Exercise prompt. Keep the wording of the records intact as you retype them, and omit every image.

Stored records
::::

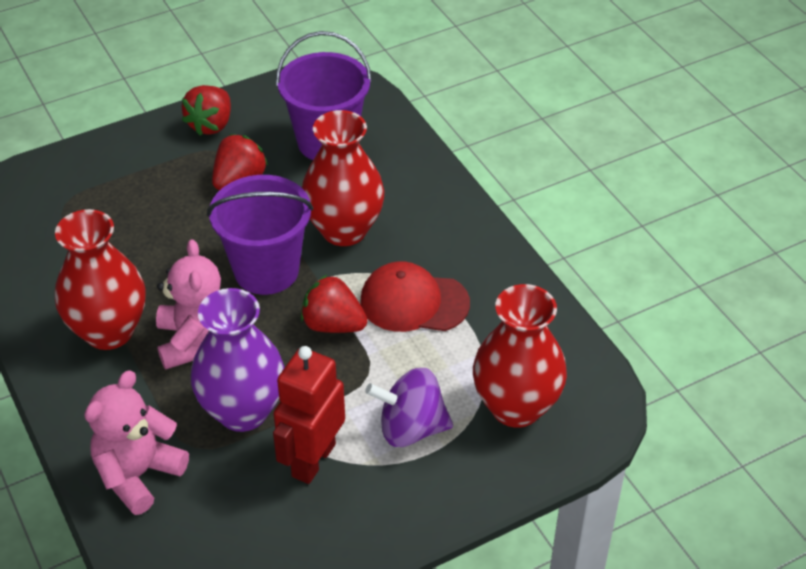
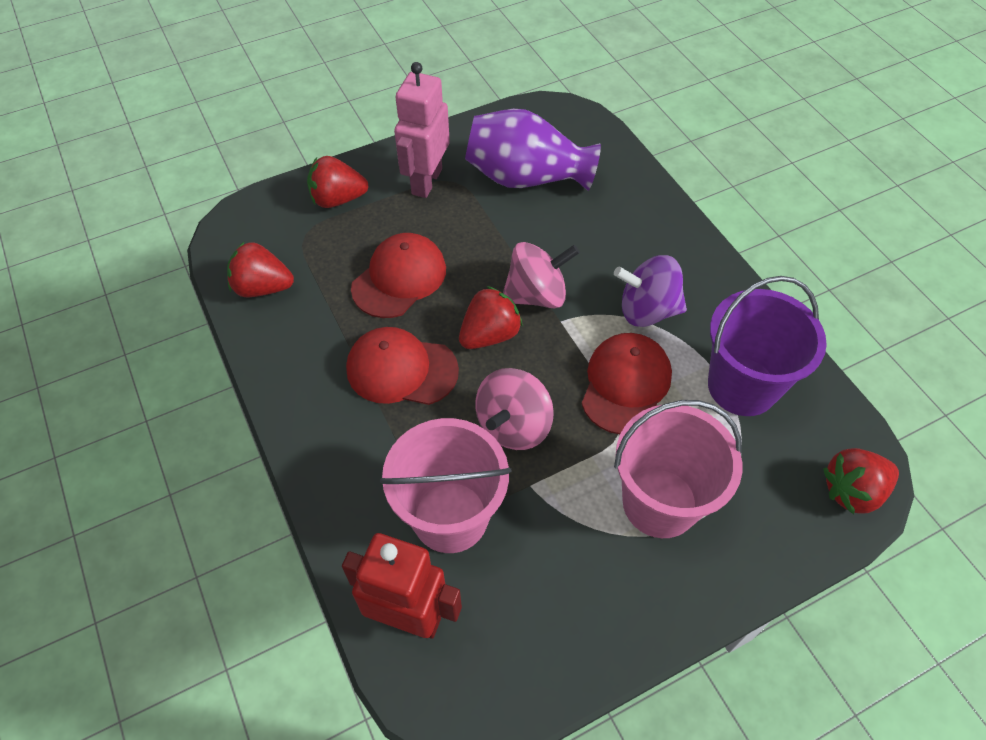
pink bucket: 0 -> 2
pink robot: 0 -> 1
pink spinning top: 0 -> 2
pink teddy bear: 2 -> 0
purple bucket: 2 -> 1
red cap: 1 -> 3
red strawberry: 3 -> 4
red vase: 3 -> 0

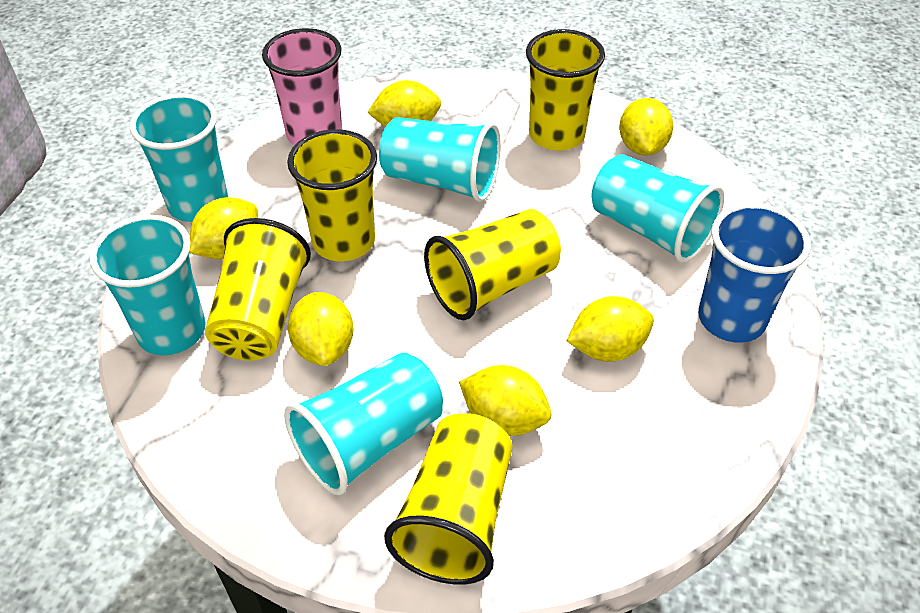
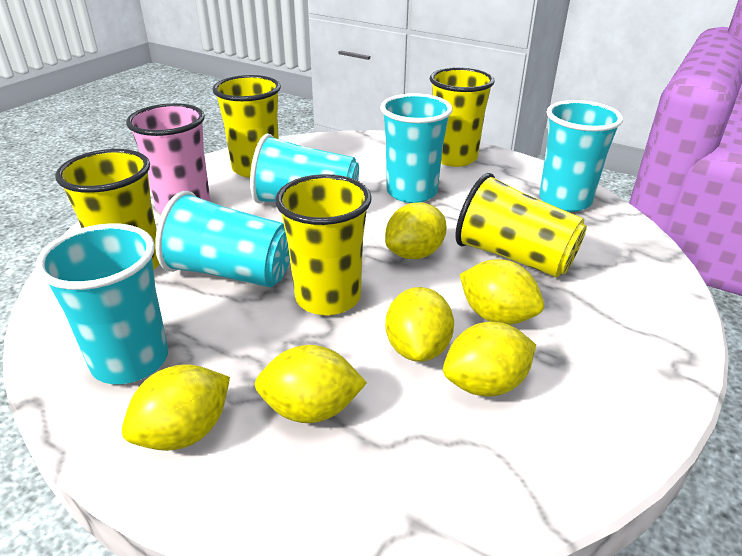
blue cup: 1 -> 0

::::

Response to the task.
pink bucket: 0 -> 2
pink robot: 0 -> 1
pink spinning top: 0 -> 2
pink teddy bear: 2 -> 0
purple bucket: 2 -> 1
red cap: 1 -> 3
red strawberry: 3 -> 4
red vase: 3 -> 0

blue cup: 1 -> 0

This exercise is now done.